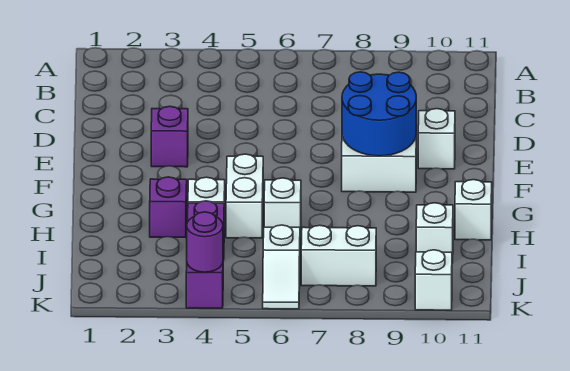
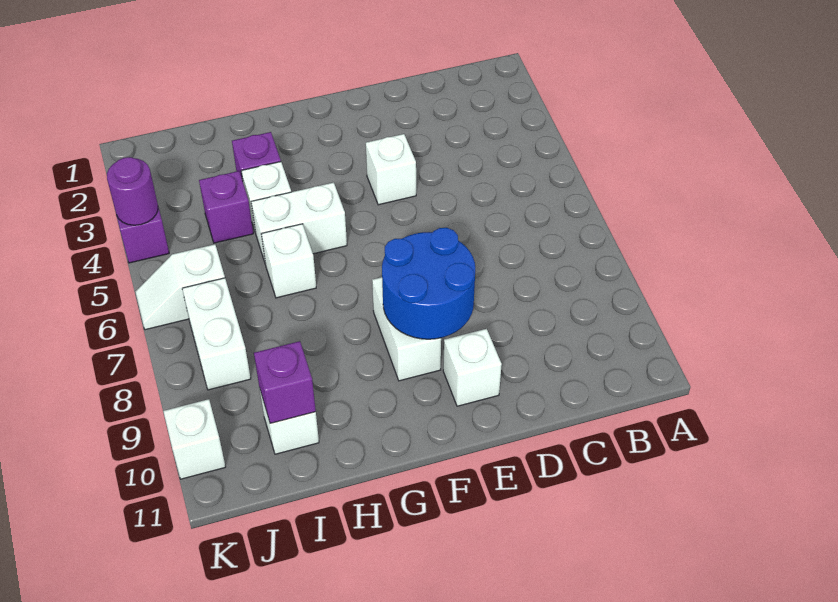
purple 1x1 brick [151,106,188,167] -> purple 1x1 brick moved to [254,341,316,423]
white 1x1 brick [455,180,492,240] -> white 1x1 brick moved to [366,134,416,205]

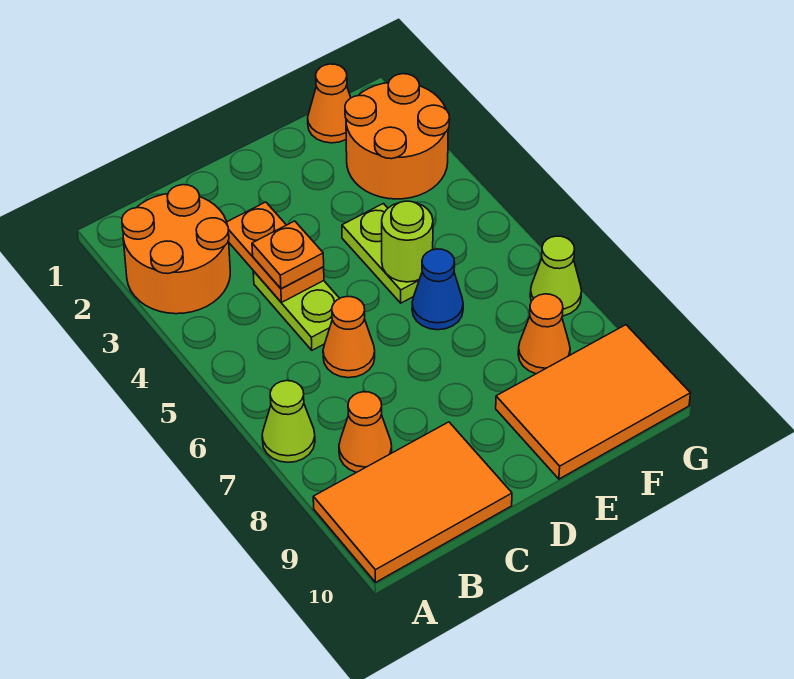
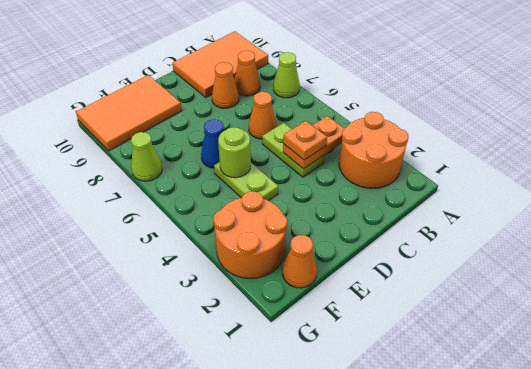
orange 1x2 plate [227,202,324,302] -> orange 1x2 plate turned to [283,116,344,169]
orange 1x1 cone [518,294,570,374] -> orange 1x1 cone moved to [212,62,239,108]

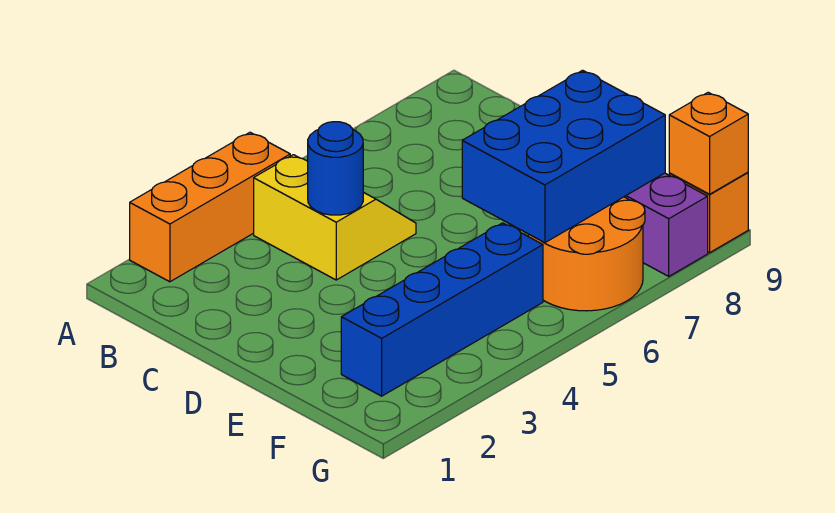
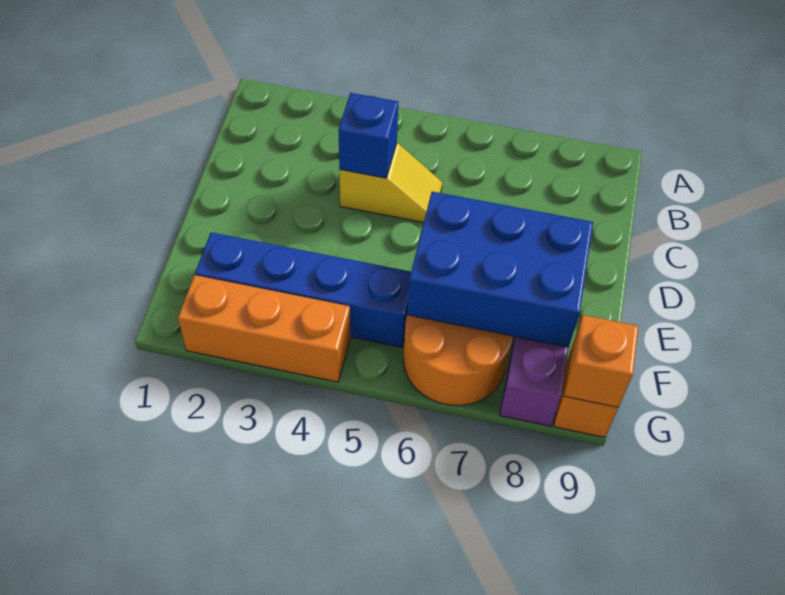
orange 1x3 brick [130,132,290,282] -> orange 1x3 brick moved to [178,275,350,382]
yellow 2x2 slope [254,155,416,280] -> yellow 1x2 slope [339,143,442,223]
blue 1x1 round brick [308,122,363,215] -> blue 1x1 brick [338,93,398,178]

__What is being asked__. When a line in the listing includes the word "orange", report that line in full.

__Answer for the task__.
orange 1x2 plate [227,202,324,302] -> orange 1x2 plate turned to [283,116,344,169]
orange 1x1 cone [518,294,570,374] -> orange 1x1 cone moved to [212,62,239,108]
orange 1x3 brick [130,132,290,282] -> orange 1x3 brick moved to [178,275,350,382]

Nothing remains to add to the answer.